• _EXERCISE GOAL_
Word for word, please restate the lines from the beginning of the data through the line in which "(352, 247) = (343, 155): blue" appears.

[[ PROVIDED ENTRIES, beginning ]]

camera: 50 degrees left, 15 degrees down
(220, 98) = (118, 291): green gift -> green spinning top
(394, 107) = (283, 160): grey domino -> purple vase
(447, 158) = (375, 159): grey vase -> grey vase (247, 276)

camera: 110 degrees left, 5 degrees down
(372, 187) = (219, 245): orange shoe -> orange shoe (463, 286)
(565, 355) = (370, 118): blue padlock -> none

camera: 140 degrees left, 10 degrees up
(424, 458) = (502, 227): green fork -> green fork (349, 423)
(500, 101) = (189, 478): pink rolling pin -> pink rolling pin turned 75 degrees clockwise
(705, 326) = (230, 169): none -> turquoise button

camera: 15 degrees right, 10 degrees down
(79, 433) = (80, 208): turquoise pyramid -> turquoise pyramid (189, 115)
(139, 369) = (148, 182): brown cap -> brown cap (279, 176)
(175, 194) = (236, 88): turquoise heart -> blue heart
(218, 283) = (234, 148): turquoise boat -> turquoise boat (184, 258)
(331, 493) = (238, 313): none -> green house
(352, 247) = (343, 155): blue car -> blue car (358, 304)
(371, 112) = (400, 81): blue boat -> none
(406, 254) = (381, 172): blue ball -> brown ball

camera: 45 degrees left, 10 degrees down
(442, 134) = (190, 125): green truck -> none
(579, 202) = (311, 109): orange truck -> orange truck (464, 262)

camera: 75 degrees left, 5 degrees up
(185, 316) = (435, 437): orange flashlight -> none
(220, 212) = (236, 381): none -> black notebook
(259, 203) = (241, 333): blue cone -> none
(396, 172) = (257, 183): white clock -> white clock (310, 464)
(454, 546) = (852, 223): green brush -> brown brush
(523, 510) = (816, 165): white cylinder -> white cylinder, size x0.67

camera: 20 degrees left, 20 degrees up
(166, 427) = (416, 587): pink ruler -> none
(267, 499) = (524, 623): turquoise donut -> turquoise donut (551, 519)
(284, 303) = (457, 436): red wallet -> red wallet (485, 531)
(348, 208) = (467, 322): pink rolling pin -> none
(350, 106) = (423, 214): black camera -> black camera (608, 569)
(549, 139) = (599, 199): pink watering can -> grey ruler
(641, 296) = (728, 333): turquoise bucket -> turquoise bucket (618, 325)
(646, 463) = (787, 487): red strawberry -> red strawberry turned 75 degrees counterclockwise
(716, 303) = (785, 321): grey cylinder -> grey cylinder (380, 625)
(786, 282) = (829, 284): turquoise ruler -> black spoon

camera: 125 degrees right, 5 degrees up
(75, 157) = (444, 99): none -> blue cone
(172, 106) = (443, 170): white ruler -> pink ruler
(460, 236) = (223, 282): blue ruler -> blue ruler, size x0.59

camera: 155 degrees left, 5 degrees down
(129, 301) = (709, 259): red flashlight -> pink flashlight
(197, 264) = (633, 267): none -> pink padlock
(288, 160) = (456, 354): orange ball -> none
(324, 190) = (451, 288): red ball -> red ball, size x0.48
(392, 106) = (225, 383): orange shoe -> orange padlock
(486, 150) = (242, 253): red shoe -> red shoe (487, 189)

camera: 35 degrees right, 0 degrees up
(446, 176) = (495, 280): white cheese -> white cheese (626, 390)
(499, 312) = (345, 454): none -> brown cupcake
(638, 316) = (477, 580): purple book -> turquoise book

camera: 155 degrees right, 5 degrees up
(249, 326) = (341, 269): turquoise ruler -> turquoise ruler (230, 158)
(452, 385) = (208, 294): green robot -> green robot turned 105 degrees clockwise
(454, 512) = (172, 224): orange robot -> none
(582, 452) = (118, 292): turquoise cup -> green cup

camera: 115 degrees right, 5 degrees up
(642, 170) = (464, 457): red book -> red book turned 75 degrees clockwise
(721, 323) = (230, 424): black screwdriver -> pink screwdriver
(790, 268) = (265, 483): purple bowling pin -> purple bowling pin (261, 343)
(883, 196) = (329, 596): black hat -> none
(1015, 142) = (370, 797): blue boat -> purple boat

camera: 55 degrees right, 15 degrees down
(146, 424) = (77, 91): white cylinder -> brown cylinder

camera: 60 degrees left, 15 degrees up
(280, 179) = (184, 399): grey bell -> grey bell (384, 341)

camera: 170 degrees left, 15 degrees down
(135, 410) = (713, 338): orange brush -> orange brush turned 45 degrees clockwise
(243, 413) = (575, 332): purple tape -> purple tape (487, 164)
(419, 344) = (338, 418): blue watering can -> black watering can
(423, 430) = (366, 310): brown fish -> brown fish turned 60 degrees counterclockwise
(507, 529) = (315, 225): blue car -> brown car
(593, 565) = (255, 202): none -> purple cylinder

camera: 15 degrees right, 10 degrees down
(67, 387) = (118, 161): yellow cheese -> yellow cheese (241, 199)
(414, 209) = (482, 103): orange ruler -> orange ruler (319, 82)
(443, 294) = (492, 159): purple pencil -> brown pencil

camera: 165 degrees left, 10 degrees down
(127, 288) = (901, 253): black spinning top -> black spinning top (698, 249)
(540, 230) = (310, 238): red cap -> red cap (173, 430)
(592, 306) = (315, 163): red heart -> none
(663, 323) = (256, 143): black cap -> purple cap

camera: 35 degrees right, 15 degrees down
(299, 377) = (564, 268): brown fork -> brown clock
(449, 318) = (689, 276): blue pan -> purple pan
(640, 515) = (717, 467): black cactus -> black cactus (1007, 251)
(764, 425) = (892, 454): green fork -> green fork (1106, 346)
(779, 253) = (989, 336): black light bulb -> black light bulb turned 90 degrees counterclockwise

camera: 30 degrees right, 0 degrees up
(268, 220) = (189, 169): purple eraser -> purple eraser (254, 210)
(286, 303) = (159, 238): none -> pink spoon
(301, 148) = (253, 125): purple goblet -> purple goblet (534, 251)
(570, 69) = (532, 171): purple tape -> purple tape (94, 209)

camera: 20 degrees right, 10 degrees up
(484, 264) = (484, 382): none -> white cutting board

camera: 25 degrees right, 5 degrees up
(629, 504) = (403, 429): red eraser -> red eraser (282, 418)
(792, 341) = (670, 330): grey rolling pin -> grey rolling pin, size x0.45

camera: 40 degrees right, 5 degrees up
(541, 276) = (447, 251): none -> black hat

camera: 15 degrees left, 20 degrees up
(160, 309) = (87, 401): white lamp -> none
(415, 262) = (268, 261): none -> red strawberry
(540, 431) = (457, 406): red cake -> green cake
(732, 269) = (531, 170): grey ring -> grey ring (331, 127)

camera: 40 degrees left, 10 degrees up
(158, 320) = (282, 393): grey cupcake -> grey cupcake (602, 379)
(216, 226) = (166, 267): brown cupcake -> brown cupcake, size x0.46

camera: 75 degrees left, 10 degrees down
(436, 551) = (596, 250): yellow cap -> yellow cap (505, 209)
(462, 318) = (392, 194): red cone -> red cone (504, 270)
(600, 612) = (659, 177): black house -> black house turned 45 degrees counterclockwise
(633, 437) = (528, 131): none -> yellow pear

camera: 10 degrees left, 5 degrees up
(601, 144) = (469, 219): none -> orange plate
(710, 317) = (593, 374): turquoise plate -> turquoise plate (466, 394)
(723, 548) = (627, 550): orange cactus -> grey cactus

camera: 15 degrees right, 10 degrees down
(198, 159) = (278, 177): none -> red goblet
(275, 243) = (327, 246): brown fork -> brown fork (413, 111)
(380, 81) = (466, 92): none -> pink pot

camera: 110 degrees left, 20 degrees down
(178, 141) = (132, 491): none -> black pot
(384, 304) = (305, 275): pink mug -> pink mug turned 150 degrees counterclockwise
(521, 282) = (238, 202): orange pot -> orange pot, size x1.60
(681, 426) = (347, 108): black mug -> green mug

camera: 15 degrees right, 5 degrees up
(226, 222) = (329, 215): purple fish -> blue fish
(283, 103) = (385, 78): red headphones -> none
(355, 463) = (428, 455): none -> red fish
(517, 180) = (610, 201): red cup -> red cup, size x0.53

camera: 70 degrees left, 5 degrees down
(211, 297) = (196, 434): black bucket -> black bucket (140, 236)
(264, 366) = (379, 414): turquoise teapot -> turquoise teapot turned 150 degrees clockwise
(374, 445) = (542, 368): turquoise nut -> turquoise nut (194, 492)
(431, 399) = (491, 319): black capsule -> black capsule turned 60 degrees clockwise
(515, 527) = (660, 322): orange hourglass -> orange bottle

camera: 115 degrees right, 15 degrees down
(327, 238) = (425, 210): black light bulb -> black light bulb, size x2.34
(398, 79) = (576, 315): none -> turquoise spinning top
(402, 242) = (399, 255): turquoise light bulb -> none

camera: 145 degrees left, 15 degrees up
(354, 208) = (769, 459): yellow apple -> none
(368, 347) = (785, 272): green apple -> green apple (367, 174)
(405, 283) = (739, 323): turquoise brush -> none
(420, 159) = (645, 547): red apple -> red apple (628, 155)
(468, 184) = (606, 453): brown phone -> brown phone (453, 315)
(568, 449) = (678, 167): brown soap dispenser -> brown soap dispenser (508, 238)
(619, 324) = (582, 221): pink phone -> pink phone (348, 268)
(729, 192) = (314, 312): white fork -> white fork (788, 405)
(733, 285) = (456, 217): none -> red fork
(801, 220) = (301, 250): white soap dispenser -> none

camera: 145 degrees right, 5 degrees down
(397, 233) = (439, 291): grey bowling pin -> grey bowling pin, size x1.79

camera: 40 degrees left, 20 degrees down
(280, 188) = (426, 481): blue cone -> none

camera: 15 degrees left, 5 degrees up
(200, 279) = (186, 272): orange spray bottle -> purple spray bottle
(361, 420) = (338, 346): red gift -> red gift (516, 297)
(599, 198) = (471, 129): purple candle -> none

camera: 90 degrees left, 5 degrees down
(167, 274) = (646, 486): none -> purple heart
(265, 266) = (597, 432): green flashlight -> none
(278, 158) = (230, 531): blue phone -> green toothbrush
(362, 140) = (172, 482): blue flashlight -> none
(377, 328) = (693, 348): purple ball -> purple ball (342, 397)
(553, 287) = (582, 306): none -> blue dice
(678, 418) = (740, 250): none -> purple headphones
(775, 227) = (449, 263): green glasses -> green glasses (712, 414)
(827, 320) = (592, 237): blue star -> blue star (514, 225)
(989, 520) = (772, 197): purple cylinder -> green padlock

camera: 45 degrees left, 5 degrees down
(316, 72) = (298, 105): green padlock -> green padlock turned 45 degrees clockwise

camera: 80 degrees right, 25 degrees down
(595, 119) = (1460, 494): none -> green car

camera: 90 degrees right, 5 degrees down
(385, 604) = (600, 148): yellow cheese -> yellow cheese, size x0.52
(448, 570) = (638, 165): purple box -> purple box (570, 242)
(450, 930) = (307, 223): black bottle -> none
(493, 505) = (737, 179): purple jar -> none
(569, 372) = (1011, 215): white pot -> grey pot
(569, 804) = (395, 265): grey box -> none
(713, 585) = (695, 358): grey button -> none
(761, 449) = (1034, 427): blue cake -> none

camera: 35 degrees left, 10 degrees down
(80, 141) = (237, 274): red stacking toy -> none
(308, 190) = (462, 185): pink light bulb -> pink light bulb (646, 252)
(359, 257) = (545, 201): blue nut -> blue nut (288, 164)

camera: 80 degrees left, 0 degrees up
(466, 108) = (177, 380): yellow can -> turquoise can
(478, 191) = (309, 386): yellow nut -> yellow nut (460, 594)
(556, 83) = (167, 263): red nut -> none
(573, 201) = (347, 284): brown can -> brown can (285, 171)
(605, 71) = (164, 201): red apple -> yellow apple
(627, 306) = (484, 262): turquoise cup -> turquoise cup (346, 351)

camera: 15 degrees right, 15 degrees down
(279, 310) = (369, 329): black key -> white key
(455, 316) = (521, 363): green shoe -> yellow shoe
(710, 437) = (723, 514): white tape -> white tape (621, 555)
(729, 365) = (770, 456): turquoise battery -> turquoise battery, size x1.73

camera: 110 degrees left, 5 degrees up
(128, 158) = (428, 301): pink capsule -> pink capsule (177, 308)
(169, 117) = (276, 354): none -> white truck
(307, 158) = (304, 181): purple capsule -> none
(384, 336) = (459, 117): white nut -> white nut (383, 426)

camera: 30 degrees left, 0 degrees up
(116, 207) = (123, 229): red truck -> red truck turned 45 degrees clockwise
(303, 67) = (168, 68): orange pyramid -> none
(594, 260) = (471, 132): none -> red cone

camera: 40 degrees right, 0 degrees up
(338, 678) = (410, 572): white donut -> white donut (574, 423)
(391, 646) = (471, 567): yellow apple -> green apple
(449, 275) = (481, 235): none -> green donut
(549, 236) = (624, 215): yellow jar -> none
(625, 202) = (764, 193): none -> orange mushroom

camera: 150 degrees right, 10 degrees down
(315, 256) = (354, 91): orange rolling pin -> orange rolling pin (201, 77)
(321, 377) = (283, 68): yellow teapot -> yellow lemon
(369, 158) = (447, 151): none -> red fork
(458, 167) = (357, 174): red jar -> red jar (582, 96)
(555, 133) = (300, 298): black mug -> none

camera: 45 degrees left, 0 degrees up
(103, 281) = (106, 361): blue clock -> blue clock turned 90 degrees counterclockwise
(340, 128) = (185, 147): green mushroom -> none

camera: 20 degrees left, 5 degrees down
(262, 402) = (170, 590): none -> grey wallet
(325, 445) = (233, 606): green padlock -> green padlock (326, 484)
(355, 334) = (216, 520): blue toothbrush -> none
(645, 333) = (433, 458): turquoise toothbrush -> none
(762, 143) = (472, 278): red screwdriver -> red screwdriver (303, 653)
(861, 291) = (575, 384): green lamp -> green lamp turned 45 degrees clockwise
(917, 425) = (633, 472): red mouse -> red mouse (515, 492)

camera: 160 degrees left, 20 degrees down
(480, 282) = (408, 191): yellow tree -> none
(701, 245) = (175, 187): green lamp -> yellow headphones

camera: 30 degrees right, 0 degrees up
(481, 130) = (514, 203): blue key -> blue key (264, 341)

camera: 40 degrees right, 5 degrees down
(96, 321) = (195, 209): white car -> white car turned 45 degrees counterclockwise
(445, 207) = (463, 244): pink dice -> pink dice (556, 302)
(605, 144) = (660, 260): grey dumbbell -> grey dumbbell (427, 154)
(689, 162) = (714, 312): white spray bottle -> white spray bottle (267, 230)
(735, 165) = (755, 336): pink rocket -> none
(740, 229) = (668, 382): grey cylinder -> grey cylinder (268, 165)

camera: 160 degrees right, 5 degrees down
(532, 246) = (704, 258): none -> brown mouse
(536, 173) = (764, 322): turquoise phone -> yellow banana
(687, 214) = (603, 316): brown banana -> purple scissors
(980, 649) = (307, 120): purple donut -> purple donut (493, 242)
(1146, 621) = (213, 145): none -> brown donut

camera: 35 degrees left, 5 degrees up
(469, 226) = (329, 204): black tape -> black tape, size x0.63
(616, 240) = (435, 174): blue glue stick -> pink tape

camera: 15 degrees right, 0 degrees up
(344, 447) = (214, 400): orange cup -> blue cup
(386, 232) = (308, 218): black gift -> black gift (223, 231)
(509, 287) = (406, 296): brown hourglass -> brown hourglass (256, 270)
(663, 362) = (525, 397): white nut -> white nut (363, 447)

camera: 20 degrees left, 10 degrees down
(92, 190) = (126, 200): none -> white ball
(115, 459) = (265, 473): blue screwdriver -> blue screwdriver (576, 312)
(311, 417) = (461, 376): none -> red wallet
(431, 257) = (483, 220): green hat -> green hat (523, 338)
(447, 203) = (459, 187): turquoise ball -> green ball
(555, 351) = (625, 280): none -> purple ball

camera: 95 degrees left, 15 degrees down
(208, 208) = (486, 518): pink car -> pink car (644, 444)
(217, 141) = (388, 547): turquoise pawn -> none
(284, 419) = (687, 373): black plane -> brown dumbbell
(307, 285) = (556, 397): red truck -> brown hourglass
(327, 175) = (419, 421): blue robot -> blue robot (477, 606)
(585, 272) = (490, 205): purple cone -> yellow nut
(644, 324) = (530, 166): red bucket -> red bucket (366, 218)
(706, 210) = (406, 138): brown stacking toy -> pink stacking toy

[[ PROVIDED ENTRIES, end ]]

• _RESULT OF THE TASK_
camera: 50 degrees left, 15 degrees down
(220, 98) = (118, 291): green gift -> green spinning top
(394, 107) = (283, 160): grey domino -> purple vase
(447, 158) = (375, 159): grey vase -> grey vase (247, 276)

camera: 110 degrees left, 5 degrees down
(372, 187) = (219, 245): orange shoe -> orange shoe (463, 286)
(565, 355) = (370, 118): blue padlock -> none

camera: 140 degrees left, 10 degrees up
(424, 458) = (502, 227): green fork -> green fork (349, 423)
(500, 101) = (189, 478): pink rolling pin -> pink rolling pin turned 75 degrees clockwise
(705, 326) = (230, 169): none -> turquoise button

camera: 15 degrees right, 10 degrees down
(79, 433) = (80, 208): turquoise pyramid -> turquoise pyramid (189, 115)
(139, 369) = (148, 182): brown cap -> brown cap (279, 176)
(175, 194) = (236, 88): turquoise heart -> blue heart
(218, 283) = (234, 148): turquoise boat -> turquoise boat (184, 258)
(331, 493) = (238, 313): none -> green house
(352, 247) = (343, 155): blue car -> blue car (358, 304)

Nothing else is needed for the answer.